All lines in the material below that hold "before" should be found and copied.

▶ Records

+---+

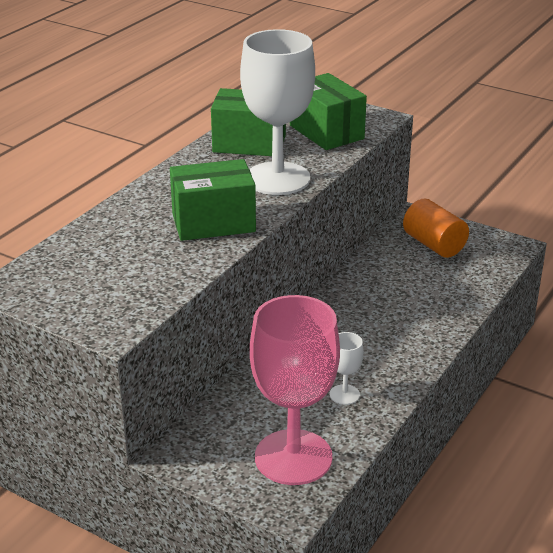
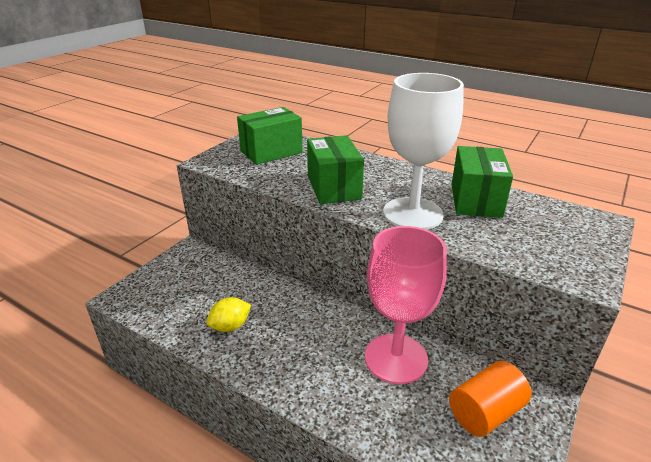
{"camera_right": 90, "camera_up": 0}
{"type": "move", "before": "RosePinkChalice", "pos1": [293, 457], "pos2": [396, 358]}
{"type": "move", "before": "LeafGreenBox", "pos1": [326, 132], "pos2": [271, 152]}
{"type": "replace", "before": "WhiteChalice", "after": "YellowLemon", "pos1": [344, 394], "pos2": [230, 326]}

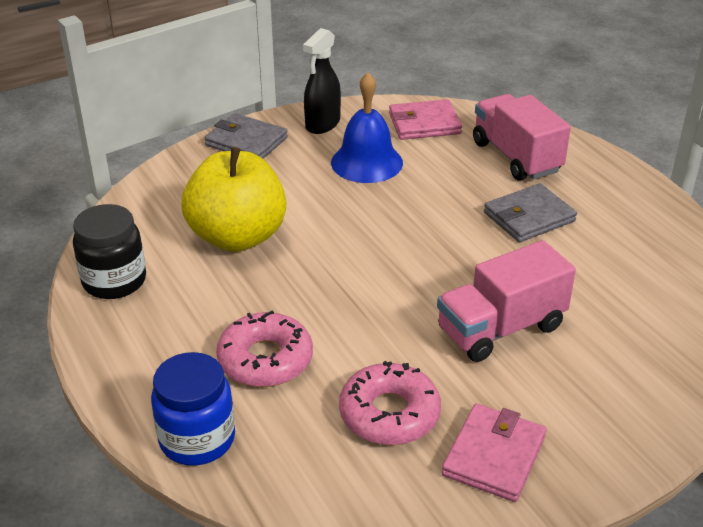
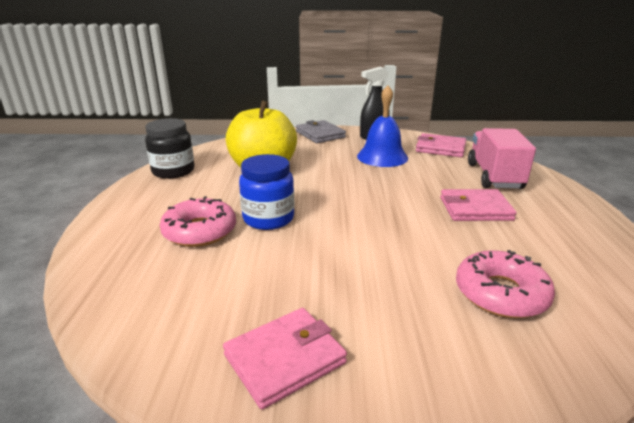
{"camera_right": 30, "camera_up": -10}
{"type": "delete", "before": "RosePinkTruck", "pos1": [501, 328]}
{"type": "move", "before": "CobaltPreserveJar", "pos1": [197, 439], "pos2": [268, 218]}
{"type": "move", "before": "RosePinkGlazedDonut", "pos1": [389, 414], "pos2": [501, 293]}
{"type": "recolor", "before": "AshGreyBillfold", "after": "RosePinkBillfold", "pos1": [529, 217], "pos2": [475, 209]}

+---+

▶ Response
{"type": "move", "before": "RosePinkChalice", "pos1": [293, 457], "pos2": [396, 358]}
{"type": "move", "before": "LeafGreenBox", "pos1": [326, 132], "pos2": [271, 152]}
{"type": "replace", "before": "WhiteChalice", "after": "YellowLemon", "pos1": [344, 394], "pos2": [230, 326]}
{"type": "delete", "before": "RosePinkTruck", "pos1": [501, 328]}
{"type": "move", "before": "CobaltPreserveJar", "pos1": [197, 439], "pos2": [268, 218]}
{"type": "move", "before": "RosePinkGlazedDonut", "pos1": [389, 414], "pos2": [501, 293]}
{"type": "recolor", "before": "AshGreyBillfold", "after": "RosePinkBillfold", "pos1": [529, 217], "pos2": [475, 209]}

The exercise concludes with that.